To do
Print, exactly as they stand, the lines below from the one that has "ENC pin SW: GP2 -> GP19" to the one that has "SOIL3 pin AO: GP27 -> GP20", inclusive, leaving out the pictures.

*** Opening of Data provided ***

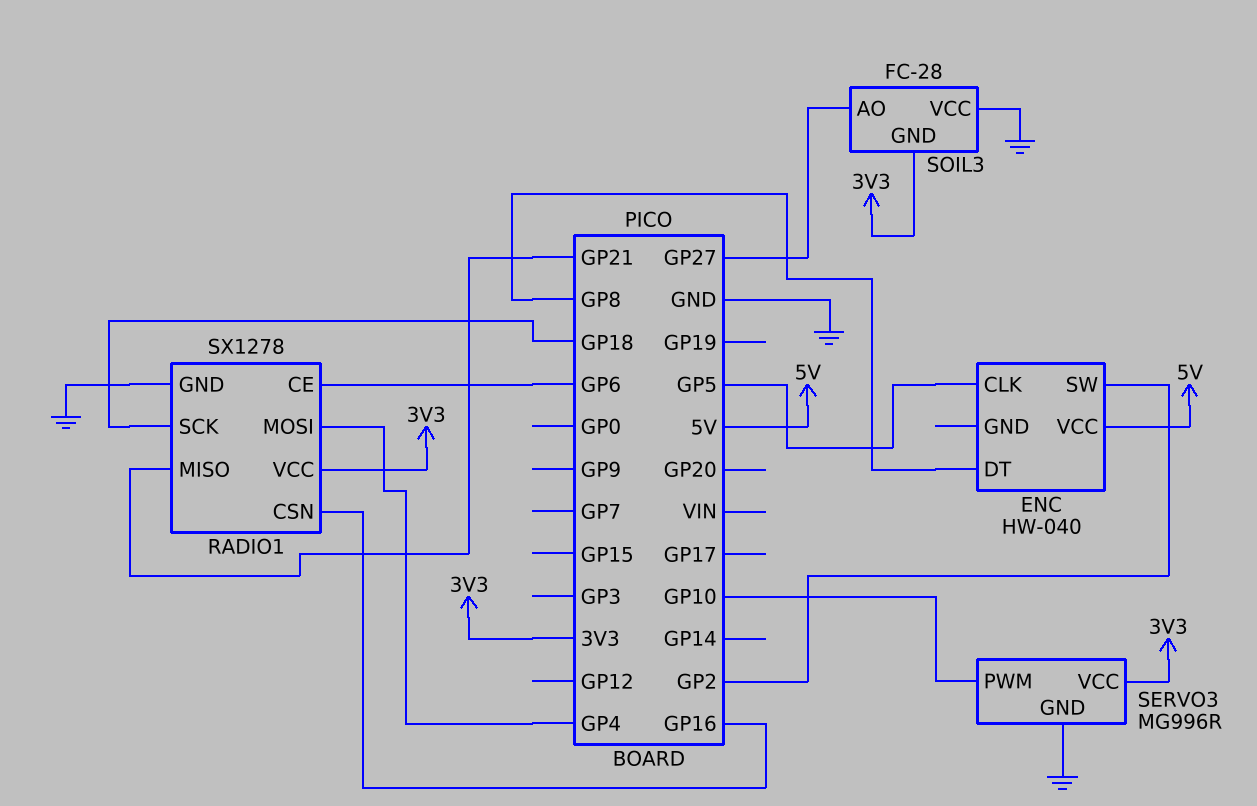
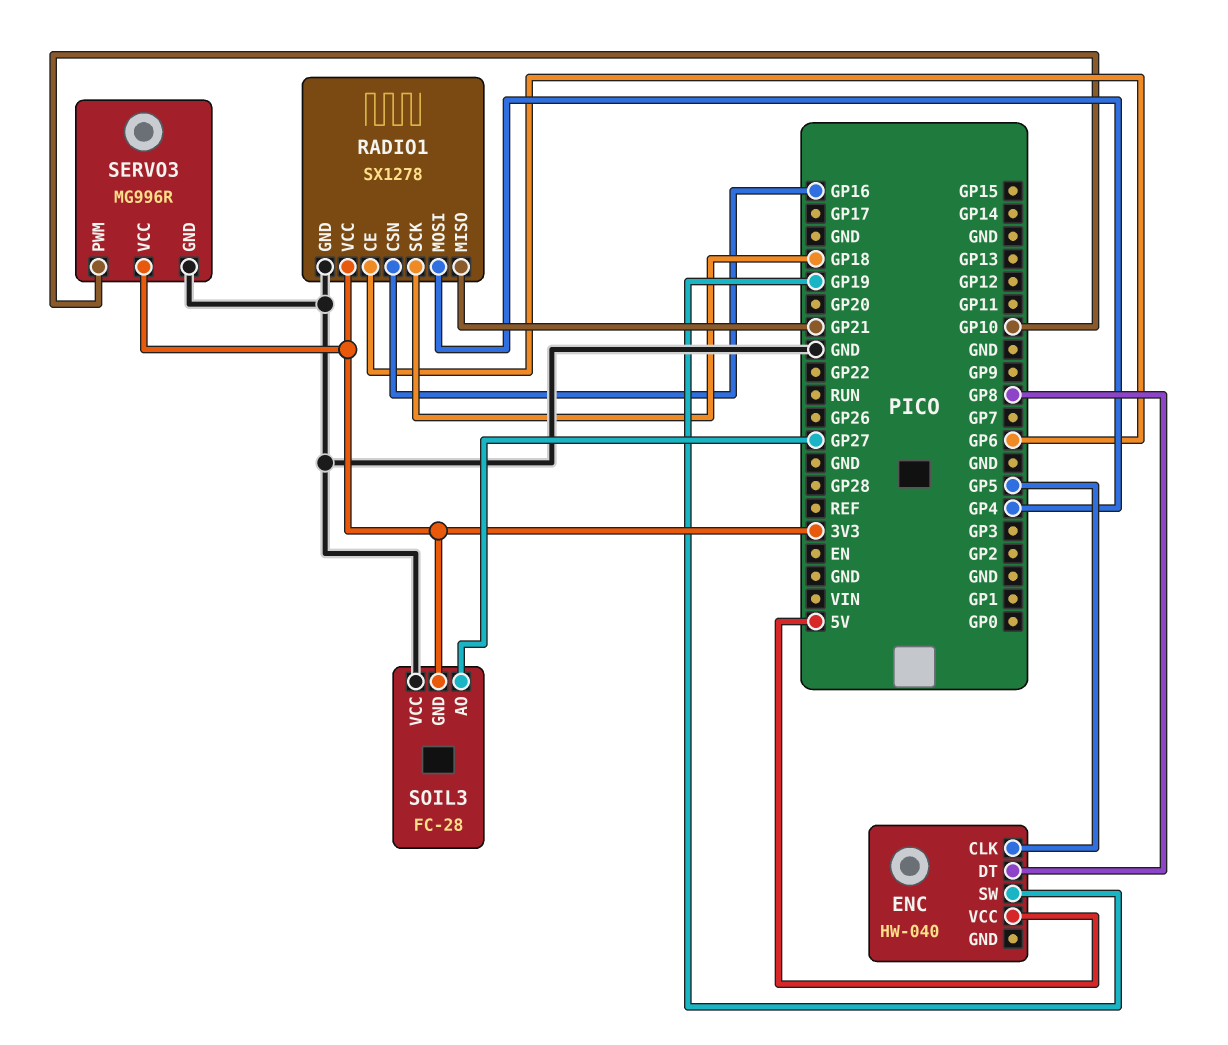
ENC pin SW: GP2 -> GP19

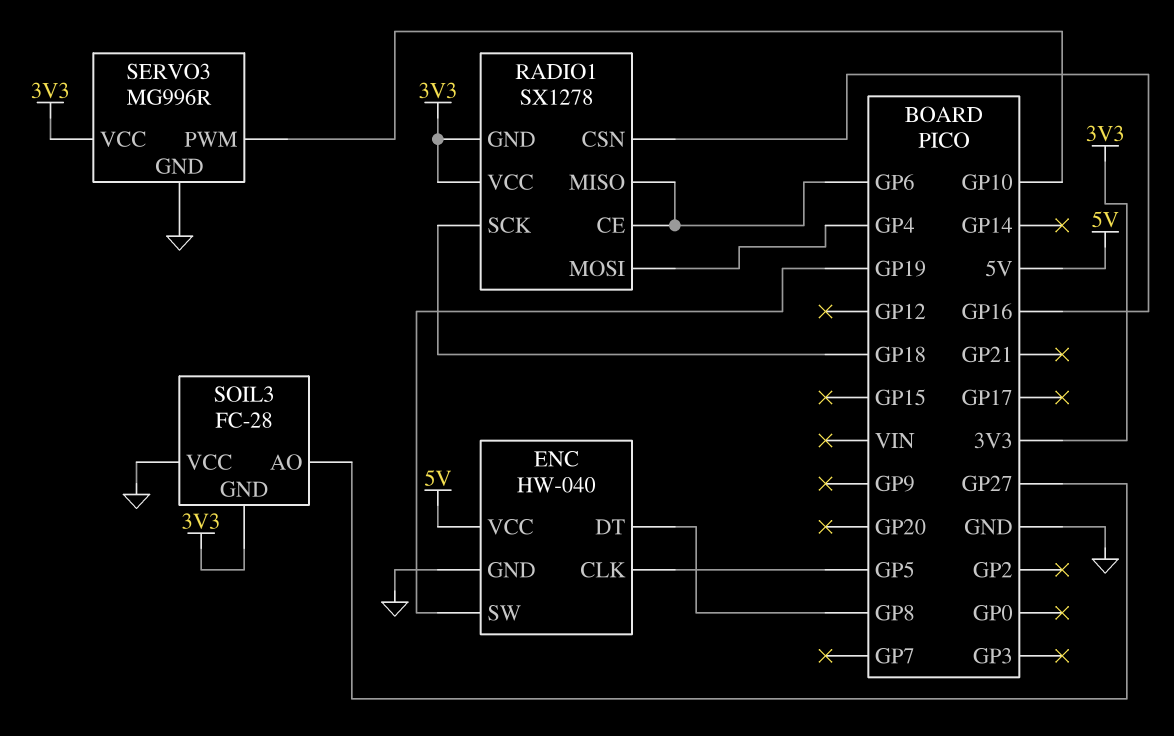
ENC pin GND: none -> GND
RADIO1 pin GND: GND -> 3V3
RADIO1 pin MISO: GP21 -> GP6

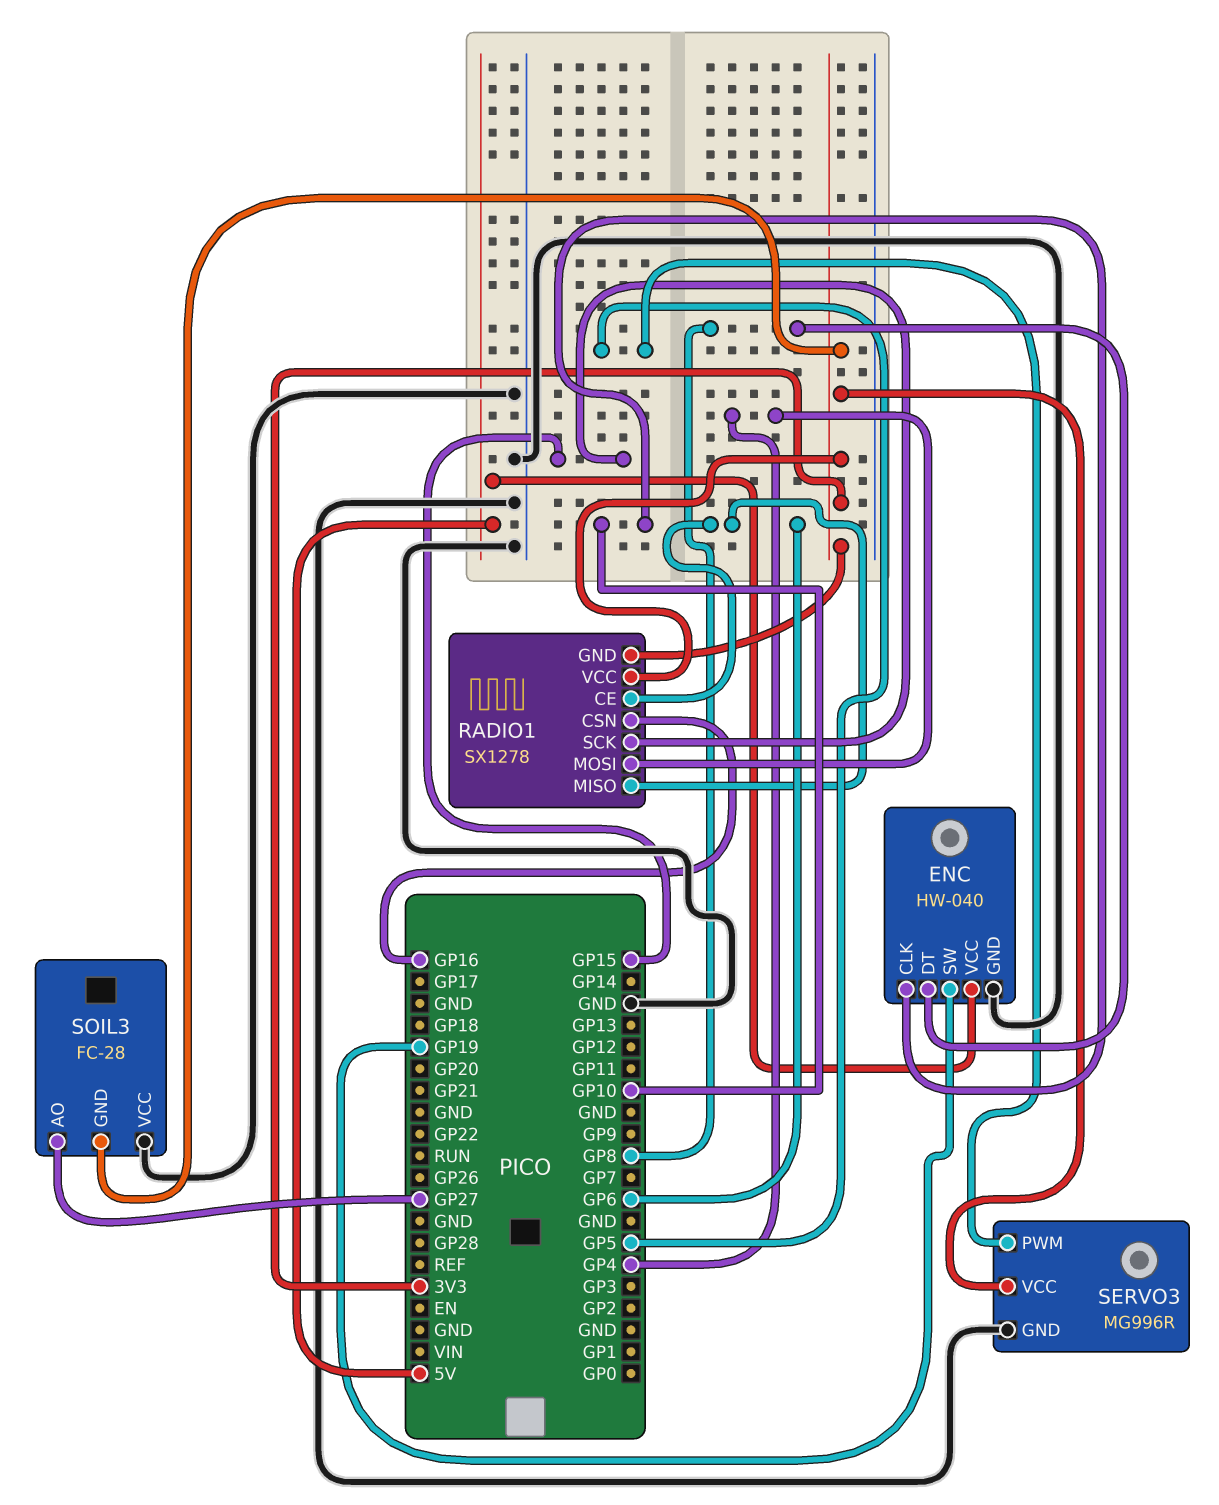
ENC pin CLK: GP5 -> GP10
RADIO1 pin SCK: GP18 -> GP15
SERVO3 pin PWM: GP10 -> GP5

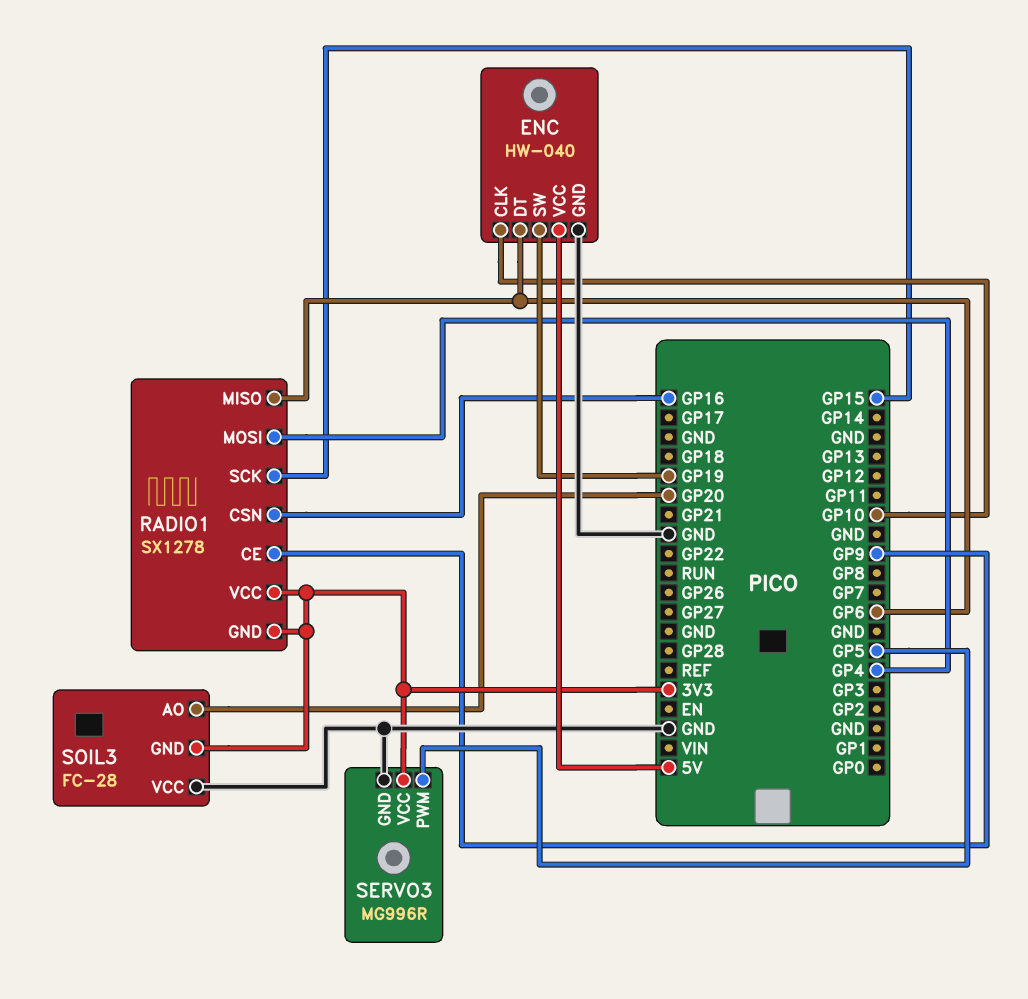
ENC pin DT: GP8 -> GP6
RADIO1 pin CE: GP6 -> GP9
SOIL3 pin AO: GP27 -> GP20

*** Close of Data provided ***
*** Opening of Data provided ***

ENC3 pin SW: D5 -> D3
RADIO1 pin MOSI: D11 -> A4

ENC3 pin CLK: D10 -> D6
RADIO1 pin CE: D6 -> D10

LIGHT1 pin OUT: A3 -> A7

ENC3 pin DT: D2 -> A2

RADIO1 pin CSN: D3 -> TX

*** Close of Data provided ***

Answer for this exercise
ENC pin SW: GP2 -> GP19

ENC pin GND: none -> GND
RADIO1 pin GND: GND -> 3V3
RADIO1 pin MISO: GP21 -> GP6

ENC pin CLK: GP5 -> GP10
RADIO1 pin SCK: GP18 -> GP15
SERVO3 pin PWM: GP10 -> GP5

ENC pin DT: GP8 -> GP6
RADIO1 pin CE: GP6 -> GP9
SOIL3 pin AO: GP27 -> GP20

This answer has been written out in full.